• WHAT YOU HAVE TO DO:
Beneath this instruction is a listing. Transcribe from it only the stretch from the line with "C4: none -> 33nF (COM, n2)" through the line with "U1: NOR CD4001", both end lines included, exactly as written.

• SUPPLIED MATERIAL:
++++++++++

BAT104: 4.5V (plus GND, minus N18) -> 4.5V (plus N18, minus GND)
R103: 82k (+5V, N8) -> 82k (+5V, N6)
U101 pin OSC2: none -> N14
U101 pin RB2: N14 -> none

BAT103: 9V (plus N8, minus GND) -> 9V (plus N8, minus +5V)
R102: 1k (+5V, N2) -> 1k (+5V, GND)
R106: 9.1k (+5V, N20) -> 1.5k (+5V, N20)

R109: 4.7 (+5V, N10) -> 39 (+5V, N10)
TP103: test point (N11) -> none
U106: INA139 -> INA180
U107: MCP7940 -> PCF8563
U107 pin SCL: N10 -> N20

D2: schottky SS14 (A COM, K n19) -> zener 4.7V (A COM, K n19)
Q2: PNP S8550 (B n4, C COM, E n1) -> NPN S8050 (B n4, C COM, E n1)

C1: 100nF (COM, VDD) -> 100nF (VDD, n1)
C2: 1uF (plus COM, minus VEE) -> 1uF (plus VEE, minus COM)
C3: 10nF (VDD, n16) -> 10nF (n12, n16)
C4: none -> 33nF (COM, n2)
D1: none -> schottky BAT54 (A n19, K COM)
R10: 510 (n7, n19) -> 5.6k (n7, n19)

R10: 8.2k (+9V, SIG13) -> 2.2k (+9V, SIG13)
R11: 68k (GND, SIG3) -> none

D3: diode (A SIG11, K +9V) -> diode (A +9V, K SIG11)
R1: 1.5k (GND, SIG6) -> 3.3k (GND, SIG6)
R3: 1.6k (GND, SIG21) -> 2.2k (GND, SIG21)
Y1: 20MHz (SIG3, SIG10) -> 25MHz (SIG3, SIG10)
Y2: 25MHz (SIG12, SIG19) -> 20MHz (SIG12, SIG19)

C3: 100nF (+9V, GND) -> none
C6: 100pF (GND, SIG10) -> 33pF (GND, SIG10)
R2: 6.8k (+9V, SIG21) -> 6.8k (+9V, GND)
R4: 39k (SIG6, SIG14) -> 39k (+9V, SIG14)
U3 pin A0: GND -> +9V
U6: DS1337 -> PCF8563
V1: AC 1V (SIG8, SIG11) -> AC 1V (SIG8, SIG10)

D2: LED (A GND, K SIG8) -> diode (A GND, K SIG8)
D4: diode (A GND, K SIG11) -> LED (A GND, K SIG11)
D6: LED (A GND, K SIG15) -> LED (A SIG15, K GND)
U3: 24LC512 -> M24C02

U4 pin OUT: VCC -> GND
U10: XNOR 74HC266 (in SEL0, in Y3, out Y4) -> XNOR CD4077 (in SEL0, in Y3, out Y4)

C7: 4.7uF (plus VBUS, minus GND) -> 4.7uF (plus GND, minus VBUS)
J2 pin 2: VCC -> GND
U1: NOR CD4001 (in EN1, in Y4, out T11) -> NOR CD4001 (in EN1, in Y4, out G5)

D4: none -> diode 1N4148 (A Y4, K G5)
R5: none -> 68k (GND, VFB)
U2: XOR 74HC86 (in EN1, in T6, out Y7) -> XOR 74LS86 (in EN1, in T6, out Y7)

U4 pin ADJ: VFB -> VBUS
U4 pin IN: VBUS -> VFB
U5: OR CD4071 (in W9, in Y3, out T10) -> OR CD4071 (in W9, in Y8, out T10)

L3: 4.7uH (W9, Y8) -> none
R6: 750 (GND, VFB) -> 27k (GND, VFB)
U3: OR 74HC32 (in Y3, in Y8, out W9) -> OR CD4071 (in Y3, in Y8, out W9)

++++++++++

• ANSWER SPACE:
C4: none -> 33nF (COM, n2)
D1: none -> schottky BAT54 (A n19, K COM)
R10: 510 (n7, n19) -> 5.6k (n7, n19)

R10: 8.2k (+9V, SIG13) -> 2.2k (+9V, SIG13)
R11: 68k (GND, SIG3) -> none

D3: diode (A SIG11, K +9V) -> diode (A +9V, K SIG11)
R1: 1.5k (GND, SIG6) -> 3.3k (GND, SIG6)
R3: 1.6k (GND, SIG21) -> 2.2k (GND, SIG21)
Y1: 20MHz (SIG3, SIG10) -> 25MHz (SIG3, SIG10)
Y2: 25MHz (SIG12, SIG19) -> 20MHz (SIG12, SIG19)

C3: 100nF (+9V, GND) -> none
C6: 100pF (GND, SIG10) -> 33pF (GND, SIG10)
R2: 6.8k (+9V, SIG21) -> 6.8k (+9V, GND)
R4: 39k (SIG6, SIG14) -> 39k (+9V, SIG14)
U3 pin A0: GND -> +9V
U6: DS1337 -> PCF8563
V1: AC 1V (SIG8, SIG11) -> AC 1V (SIG8, SIG10)

D2: LED (A GND, K SIG8) -> diode (A GND, K SIG8)
D4: diode (A GND, K SIG11) -> LED (A GND, K SIG11)
D6: LED (A GND, K SIG15) -> LED (A SIG15, K GND)
U3: 24LC512 -> M24C02

U4 pin OUT: VCC -> GND
U10: XNOR 74HC266 (in SEL0, in Y3, out Y4) -> XNOR CD4077 (in SEL0, in Y3, out Y4)

C7: 4.7uF (plus VBUS, minus GND) -> 4.7uF (plus GND, minus VBUS)
J2 pin 2: VCC -> GND
U1: NOR CD4001 (in EN1, in Y4, out T11) -> NOR CD4001 (in EN1, in Y4, out G5)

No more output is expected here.